Stored records:
--------------------------------------------------
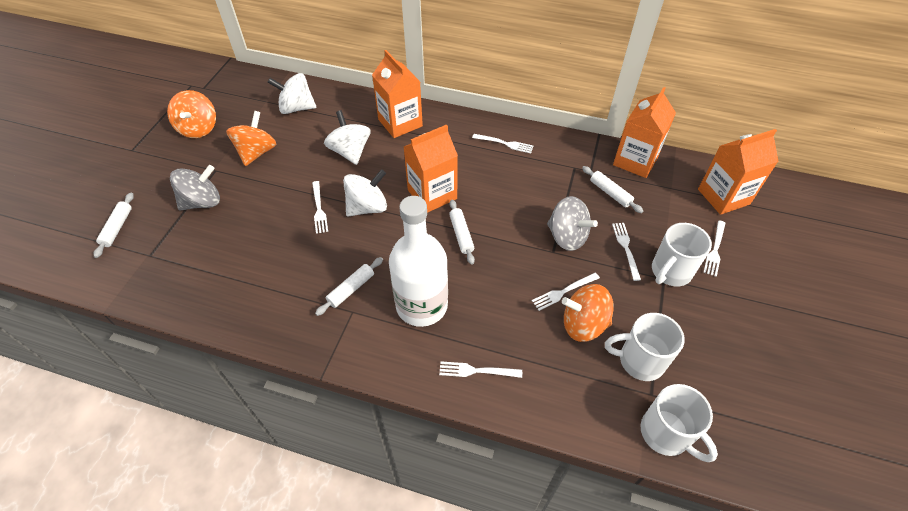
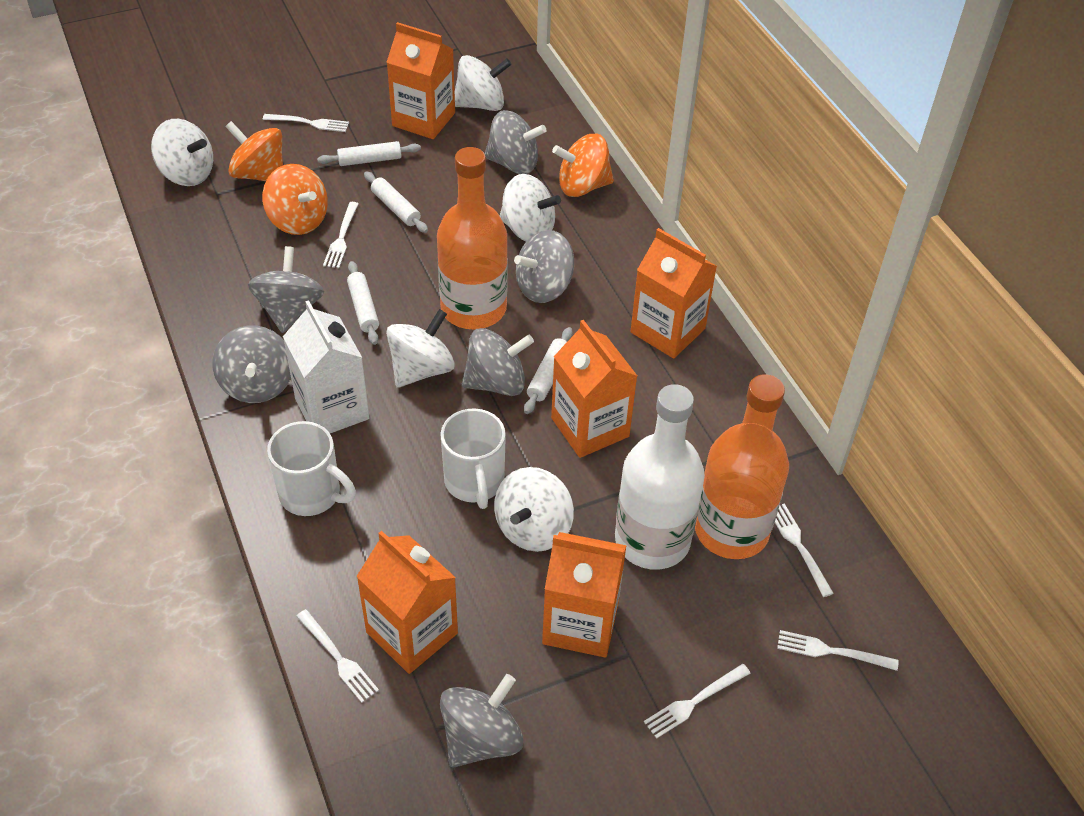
grey spinning top: 2 -> 6
orange bottle: 0 -> 2
orange carton: 4 -> 5
white carton: 0 -> 1
white mug: 3 -> 2
white spinning top: 3 -> 5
--------------------------------------------------
Leave out the pictures and return the rest of the records exactly.

grey spinning top: 2 -> 6
orange bottle: 0 -> 2
orange carton: 4 -> 5
white carton: 0 -> 1
white mug: 3 -> 2
white spinning top: 3 -> 5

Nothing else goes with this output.